### Entries shown
***

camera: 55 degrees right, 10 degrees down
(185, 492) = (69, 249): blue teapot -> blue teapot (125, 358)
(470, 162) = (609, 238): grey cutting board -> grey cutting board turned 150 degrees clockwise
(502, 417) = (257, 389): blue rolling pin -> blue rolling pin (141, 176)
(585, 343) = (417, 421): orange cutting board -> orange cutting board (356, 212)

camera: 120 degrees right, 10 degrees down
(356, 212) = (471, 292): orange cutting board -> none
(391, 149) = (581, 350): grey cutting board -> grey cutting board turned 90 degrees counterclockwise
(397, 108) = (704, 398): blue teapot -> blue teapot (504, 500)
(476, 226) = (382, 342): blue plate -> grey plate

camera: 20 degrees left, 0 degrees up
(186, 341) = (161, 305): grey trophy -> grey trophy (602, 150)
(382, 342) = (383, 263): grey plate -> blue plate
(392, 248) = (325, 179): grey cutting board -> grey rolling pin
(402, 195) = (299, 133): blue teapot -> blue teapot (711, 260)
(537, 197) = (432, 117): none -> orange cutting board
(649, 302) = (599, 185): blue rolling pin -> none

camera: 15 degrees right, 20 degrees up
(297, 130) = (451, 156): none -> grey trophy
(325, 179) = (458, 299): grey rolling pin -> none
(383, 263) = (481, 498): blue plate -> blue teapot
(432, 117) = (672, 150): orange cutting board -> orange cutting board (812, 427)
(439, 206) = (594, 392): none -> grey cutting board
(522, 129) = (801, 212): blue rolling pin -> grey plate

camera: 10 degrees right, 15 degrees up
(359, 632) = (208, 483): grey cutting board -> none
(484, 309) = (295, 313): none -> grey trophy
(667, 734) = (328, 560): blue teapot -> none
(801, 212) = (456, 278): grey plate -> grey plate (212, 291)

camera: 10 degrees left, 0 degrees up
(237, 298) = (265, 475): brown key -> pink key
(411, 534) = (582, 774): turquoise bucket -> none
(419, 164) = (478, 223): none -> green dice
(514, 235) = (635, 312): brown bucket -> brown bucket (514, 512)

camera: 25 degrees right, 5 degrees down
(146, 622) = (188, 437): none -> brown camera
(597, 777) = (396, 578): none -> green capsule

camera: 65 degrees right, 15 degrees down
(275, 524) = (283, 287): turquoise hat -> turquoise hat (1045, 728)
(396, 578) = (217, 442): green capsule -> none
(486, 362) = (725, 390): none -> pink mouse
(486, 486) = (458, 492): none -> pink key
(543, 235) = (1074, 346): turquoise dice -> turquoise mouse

***

Go through the entries above and count the lines holding the word "turquoise"; write nothing but the number.

3